Reproduce exactly, from the data that follows, the line with "camera: 40 degrees right, 5 degrees down", the line with "camera: 50 degrees left, 0 degrees up", and every line that lies between them.

════════════════

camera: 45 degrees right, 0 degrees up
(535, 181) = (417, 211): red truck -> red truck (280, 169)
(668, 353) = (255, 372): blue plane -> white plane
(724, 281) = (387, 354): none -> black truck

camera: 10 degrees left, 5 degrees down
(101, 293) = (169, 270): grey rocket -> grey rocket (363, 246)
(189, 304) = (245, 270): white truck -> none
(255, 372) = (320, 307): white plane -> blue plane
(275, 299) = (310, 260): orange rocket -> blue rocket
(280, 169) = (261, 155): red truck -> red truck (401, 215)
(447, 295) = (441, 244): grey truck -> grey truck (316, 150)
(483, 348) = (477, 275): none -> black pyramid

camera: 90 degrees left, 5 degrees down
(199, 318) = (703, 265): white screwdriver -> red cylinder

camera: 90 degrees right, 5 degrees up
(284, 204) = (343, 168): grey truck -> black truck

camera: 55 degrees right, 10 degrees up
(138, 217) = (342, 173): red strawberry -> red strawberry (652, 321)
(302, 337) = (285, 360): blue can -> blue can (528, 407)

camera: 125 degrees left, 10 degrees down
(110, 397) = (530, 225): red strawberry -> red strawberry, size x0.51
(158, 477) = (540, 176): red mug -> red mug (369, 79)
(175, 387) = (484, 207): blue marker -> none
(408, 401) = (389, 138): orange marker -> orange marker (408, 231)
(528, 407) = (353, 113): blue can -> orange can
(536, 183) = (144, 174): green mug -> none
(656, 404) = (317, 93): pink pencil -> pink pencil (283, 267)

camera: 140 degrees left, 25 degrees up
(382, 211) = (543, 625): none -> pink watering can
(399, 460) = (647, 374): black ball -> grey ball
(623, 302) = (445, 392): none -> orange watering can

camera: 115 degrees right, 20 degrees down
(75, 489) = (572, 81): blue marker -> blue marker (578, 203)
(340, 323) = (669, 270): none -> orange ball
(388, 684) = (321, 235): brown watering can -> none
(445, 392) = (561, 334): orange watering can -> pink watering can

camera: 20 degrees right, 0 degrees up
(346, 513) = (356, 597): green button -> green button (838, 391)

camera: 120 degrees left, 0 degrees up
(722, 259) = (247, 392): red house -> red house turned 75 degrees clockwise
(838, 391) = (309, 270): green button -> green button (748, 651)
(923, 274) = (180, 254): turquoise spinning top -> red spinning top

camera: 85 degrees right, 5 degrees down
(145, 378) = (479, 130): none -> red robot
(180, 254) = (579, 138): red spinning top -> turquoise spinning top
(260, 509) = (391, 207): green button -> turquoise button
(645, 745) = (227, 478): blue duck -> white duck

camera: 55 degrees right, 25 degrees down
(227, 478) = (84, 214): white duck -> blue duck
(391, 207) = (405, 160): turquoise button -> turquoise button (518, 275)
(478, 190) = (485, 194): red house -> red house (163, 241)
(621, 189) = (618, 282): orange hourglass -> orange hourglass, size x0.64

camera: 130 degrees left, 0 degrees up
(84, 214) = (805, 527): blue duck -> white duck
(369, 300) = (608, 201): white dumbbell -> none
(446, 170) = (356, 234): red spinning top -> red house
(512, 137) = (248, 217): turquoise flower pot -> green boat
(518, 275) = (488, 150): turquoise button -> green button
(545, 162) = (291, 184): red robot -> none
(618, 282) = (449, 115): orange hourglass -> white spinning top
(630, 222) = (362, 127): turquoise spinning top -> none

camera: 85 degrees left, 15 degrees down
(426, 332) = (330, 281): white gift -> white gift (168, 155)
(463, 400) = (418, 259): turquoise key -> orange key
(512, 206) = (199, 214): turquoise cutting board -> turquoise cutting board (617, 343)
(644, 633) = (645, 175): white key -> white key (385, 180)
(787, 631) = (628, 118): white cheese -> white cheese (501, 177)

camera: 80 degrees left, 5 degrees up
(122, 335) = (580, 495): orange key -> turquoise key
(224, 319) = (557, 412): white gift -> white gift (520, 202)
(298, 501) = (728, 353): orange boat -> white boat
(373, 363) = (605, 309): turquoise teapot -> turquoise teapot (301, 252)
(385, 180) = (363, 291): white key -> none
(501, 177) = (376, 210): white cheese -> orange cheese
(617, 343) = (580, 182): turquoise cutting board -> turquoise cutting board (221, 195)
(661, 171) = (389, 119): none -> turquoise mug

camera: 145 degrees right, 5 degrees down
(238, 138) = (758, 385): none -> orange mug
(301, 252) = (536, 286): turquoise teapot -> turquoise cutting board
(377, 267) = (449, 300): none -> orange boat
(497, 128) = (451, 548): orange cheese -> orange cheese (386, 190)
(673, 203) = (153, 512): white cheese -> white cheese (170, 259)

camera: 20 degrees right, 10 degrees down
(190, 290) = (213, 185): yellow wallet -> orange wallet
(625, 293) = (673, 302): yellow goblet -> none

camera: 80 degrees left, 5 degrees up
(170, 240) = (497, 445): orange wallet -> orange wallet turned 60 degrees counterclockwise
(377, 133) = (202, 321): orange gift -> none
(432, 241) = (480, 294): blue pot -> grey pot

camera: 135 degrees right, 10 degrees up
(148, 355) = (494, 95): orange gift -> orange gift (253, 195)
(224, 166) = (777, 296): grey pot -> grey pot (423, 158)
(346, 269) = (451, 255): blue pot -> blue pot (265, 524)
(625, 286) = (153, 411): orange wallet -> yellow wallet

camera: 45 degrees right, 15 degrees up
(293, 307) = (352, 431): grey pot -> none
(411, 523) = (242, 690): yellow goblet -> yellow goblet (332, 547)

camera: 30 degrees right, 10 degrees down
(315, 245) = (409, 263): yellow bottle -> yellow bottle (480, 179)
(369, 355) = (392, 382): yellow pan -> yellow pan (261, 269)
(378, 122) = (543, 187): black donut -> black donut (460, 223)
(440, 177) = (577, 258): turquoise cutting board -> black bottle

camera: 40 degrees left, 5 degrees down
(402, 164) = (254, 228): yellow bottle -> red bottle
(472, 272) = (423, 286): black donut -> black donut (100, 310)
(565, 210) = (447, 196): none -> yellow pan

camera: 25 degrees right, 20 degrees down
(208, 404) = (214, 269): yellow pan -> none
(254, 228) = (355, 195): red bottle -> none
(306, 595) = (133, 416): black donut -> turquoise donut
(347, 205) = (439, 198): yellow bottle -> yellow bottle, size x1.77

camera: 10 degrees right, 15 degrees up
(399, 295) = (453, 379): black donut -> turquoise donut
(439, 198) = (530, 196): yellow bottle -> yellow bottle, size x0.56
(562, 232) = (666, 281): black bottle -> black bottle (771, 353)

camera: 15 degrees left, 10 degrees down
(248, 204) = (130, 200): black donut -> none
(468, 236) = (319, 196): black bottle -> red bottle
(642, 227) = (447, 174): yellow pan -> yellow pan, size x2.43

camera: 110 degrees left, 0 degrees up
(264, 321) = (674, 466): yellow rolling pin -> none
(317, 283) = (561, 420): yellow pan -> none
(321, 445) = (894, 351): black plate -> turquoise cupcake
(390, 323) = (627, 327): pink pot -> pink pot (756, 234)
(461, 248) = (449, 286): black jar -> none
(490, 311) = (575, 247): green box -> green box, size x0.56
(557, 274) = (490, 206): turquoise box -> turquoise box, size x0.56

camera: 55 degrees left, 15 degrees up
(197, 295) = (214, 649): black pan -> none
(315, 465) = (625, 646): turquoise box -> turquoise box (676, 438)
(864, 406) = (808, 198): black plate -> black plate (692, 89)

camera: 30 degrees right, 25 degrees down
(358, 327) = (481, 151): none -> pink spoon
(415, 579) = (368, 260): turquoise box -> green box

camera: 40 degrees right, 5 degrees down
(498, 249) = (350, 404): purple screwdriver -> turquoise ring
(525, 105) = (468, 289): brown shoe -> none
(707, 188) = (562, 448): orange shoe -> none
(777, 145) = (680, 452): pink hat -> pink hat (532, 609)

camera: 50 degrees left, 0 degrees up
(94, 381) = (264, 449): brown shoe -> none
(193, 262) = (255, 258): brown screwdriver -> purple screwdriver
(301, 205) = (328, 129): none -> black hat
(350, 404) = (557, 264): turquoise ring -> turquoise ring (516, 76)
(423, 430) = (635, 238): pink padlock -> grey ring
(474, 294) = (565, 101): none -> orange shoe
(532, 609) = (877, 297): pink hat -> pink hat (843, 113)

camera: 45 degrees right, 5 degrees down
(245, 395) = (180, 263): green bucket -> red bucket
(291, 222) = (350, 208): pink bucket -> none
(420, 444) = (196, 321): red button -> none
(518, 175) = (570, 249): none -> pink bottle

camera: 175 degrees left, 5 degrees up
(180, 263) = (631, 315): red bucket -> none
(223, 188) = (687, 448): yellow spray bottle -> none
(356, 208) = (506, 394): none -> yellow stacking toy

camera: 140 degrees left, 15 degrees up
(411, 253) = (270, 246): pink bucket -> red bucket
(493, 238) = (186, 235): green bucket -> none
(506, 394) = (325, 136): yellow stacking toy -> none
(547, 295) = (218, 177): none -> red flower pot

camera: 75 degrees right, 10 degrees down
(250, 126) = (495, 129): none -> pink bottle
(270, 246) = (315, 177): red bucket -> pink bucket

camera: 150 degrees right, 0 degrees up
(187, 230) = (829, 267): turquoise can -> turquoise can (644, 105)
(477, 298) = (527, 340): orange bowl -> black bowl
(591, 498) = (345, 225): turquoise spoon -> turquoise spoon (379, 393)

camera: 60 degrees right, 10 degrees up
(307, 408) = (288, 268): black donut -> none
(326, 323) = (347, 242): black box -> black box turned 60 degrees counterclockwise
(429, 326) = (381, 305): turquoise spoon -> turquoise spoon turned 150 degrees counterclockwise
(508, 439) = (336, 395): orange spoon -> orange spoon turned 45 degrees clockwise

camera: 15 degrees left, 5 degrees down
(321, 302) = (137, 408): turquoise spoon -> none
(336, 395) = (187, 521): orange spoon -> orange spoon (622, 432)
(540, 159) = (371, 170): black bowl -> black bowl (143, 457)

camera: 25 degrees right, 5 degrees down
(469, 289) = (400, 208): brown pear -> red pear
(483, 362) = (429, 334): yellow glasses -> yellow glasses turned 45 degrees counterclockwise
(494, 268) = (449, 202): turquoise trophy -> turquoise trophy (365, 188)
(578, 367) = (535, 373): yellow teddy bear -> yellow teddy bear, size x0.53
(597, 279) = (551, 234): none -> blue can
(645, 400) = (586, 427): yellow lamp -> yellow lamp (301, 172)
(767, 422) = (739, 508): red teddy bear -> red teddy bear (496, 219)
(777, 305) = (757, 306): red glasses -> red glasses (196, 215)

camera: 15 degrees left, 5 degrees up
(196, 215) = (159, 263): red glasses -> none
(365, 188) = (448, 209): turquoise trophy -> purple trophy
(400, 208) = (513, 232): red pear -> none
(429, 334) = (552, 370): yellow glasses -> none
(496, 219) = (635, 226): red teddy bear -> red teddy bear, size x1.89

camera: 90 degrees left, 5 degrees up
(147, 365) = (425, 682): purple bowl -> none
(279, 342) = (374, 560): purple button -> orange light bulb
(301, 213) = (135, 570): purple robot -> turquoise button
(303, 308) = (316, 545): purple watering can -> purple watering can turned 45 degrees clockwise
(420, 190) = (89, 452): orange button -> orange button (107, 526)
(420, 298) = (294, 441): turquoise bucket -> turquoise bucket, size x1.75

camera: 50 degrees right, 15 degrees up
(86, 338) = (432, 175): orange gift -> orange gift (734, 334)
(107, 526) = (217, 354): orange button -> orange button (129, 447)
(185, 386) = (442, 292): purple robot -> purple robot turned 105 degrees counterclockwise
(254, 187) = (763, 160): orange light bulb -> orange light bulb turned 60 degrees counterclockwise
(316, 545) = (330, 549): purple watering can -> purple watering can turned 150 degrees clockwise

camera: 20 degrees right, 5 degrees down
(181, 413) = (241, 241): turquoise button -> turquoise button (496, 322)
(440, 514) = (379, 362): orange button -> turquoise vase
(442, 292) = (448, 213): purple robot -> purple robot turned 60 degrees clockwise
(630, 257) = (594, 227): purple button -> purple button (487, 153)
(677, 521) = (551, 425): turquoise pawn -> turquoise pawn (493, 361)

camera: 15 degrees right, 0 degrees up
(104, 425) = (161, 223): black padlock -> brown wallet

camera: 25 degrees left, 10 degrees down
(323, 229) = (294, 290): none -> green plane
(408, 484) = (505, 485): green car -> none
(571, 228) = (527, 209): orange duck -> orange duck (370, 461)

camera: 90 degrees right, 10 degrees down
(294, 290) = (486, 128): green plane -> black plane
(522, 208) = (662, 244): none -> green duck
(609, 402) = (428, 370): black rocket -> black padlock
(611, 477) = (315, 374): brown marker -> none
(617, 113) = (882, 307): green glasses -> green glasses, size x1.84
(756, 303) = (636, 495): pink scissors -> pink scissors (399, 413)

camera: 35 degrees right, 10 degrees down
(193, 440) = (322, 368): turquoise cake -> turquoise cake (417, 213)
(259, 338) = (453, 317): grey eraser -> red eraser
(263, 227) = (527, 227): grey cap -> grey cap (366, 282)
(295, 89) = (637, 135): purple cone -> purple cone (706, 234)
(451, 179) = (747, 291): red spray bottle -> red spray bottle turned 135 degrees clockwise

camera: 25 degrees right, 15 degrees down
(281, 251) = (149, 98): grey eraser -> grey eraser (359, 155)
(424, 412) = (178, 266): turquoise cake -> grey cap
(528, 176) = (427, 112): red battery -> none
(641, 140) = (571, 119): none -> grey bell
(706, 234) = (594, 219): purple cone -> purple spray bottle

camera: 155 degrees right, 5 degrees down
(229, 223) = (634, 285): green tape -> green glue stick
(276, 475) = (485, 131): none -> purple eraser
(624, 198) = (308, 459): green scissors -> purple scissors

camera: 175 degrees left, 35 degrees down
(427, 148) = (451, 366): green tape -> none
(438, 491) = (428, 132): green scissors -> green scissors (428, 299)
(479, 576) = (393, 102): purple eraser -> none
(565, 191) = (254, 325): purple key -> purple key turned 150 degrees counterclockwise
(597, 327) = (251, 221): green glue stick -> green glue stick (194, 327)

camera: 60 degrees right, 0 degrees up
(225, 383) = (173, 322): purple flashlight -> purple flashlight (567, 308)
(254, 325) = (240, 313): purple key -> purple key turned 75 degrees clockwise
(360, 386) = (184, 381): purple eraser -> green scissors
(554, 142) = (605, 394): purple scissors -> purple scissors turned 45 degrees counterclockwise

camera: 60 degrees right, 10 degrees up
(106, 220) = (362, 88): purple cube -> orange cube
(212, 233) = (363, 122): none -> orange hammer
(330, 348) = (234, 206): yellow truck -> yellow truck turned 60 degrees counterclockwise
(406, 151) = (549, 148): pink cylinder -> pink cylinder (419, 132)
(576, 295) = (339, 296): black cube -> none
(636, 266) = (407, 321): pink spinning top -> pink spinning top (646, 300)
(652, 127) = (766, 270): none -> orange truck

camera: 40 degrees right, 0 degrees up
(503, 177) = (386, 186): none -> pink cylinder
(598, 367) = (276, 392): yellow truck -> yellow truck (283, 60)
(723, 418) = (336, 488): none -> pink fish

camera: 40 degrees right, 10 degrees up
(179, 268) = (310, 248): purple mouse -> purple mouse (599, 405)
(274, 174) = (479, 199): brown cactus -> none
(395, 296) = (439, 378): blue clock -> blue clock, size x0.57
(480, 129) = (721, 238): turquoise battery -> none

════════════════

ANSWER TO THE PROBLEM ->
camera: 40 degrees right, 5 degrees down
(498, 249) = (350, 404): purple screwdriver -> turquoise ring
(525, 105) = (468, 289): brown shoe -> none
(707, 188) = (562, 448): orange shoe -> none
(777, 145) = (680, 452): pink hat -> pink hat (532, 609)

camera: 50 degrees left, 0 degrees up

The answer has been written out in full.